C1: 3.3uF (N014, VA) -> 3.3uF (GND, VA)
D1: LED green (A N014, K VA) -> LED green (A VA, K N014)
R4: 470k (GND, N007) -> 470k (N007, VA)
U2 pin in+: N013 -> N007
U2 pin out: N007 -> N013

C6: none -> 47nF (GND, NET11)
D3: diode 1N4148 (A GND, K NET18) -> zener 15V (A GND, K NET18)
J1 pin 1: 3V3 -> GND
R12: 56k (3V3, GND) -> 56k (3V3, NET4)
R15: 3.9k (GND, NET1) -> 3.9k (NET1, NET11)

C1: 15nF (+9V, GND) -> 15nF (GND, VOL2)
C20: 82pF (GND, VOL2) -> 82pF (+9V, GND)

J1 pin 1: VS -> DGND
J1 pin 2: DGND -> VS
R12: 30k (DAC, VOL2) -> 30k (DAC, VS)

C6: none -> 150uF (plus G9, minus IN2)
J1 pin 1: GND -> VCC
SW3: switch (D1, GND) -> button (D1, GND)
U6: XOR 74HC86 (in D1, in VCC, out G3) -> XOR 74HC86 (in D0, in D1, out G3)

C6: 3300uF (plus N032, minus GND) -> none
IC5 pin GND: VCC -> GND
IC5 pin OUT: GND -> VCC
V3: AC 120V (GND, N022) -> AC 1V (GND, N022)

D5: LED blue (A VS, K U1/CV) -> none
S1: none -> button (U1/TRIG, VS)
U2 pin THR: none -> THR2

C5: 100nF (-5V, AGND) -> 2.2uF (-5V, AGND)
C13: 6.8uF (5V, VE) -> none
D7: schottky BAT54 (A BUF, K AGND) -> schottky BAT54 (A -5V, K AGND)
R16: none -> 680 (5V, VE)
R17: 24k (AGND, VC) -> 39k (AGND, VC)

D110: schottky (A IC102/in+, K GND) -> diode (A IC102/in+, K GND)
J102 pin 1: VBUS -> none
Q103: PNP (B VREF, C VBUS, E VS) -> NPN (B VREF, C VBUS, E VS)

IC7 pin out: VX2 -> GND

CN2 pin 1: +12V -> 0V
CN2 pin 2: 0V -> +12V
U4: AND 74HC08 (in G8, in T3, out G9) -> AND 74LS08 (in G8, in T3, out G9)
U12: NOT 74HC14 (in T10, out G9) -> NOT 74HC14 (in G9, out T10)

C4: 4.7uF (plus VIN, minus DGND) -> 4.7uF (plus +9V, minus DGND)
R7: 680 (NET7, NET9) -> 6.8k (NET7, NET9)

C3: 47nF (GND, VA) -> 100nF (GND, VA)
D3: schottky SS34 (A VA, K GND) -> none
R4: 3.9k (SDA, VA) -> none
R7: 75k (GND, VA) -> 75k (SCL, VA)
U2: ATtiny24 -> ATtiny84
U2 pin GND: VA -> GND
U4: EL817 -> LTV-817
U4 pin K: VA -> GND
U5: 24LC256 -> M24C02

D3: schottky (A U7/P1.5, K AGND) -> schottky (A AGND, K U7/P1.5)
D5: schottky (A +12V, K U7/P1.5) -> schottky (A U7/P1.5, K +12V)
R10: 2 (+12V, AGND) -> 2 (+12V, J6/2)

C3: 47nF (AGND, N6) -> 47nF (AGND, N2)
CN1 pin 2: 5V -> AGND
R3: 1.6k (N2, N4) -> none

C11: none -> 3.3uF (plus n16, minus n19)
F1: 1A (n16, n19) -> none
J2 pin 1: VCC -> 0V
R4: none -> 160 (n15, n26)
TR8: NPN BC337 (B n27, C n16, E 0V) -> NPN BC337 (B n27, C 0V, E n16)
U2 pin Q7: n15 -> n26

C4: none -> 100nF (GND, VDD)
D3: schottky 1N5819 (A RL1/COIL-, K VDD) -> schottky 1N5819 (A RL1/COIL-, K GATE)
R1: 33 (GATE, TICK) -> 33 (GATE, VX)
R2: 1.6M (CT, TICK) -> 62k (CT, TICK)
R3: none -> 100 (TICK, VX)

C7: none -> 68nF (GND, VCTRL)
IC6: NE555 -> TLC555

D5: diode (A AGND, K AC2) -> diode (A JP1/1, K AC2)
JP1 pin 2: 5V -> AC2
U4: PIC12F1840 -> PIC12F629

# [What you will do]
Line by line, repeat the data exactly.

# [Output of the exercise]
C1: 3.3uF (N014, VA) -> 3.3uF (GND, VA)
D1: LED green (A N014, K VA) -> LED green (A VA, K N014)
R4: 470k (GND, N007) -> 470k (N007, VA)
U2 pin in+: N013 -> N007
U2 pin out: N007 -> N013

C6: none -> 47nF (GND, NET11)
D3: diode 1N4148 (A GND, K NET18) -> zener 15V (A GND, K NET18)
J1 pin 1: 3V3 -> GND
R12: 56k (3V3, GND) -> 56k (3V3, NET4)
R15: 3.9k (GND, NET1) -> 3.9k (NET1, NET11)

C1: 15nF (+9V, GND) -> 15nF (GND, VOL2)
C20: 82pF (GND, VOL2) -> 82pF (+9V, GND)

J1 pin 1: VS -> DGND
J1 pin 2: DGND -> VS
R12: 30k (DAC, VOL2) -> 30k (DAC, VS)

C6: none -> 150uF (plus G9, minus IN2)
J1 pin 1: GND -> VCC
SW3: switch (D1, GND) -> button (D1, GND)
U6: XOR 74HC86 (in D1, in VCC, out G3) -> XOR 74HC86 (in D0, in D1, out G3)

C6: 3300uF (plus N032, minus GND) -> none
IC5 pin GND: VCC -> GND
IC5 pin OUT: GND -> VCC
V3: AC 120V (GND, N022) -> AC 1V (GND, N022)

D5: LED blue (A VS, K U1/CV) -> none
S1: none -> button (U1/TRIG, VS)
U2 pin THR: none -> THR2

C5: 100nF (-5V, AGND) -> 2.2uF (-5V, AGND)
C13: 6.8uF (5V, VE) -> none
D7: schottky BAT54 (A BUF, K AGND) -> schottky BAT54 (A -5V, K AGND)
R16: none -> 680 (5V, VE)
R17: 24k (AGND, VC) -> 39k (AGND, VC)

D110: schottky (A IC102/in+, K GND) -> diode (A IC102/in+, K GND)
J102 pin 1: VBUS -> none
Q103: PNP (B VREF, C VBUS, E VS) -> NPN (B VREF, C VBUS, E VS)

IC7 pin out: VX2 -> GND

CN2 pin 1: +12V -> 0V
CN2 pin 2: 0V -> +12V
U4: AND 74HC08 (in G8, in T3, out G9) -> AND 74LS08 (in G8, in T3, out G9)
U12: NOT 74HC14 (in T10, out G9) -> NOT 74HC14 (in G9, out T10)

C4: 4.7uF (plus VIN, minus DGND) -> 4.7uF (plus +9V, minus DGND)
R7: 680 (NET7, NET9) -> 6.8k (NET7, NET9)

C3: 47nF (GND, VA) -> 100nF (GND, VA)
D3: schottky SS34 (A VA, K GND) -> none
R4: 3.9k (SDA, VA) -> none
R7: 75k (GND, VA) -> 75k (SCL, VA)
U2: ATtiny24 -> ATtiny84
U2 pin GND: VA -> GND
U4: EL817 -> LTV-817
U4 pin K: VA -> GND
U5: 24LC256 -> M24C02

D3: schottky (A U7/P1.5, K AGND) -> schottky (A AGND, K U7/P1.5)
D5: schottky (A +12V, K U7/P1.5) -> schottky (A U7/P1.5, K +12V)
R10: 2 (+12V, AGND) -> 2 (+12V, J6/2)

C3: 47nF (AGND, N6) -> 47nF (AGND, N2)
CN1 pin 2: 5V -> AGND
R3: 1.6k (N2, N4) -> none

C11: none -> 3.3uF (plus n16, minus n19)
F1: 1A (n16, n19) -> none
J2 pin 1: VCC -> 0V
R4: none -> 160 (n15, n26)
TR8: NPN BC337 (B n27, C n16, E 0V) -> NPN BC337 (B n27, C 0V, E n16)
U2 pin Q7: n15 -> n26

C4: none -> 100nF (GND, VDD)
D3: schottky 1N5819 (A RL1/COIL-, K VDD) -> schottky 1N5819 (A RL1/COIL-, K GATE)
R1: 33 (GATE, TICK) -> 33 (GATE, VX)
R2: 1.6M (CT, TICK) -> 62k (CT, TICK)
R3: none -> 100 (TICK, VX)

C7: none -> 68nF (GND, VCTRL)
IC6: NE555 -> TLC555

D5: diode (A AGND, K AC2) -> diode (A JP1/1, K AC2)
JP1 pin 2: 5V -> AC2
U4: PIC12F1840 -> PIC12F629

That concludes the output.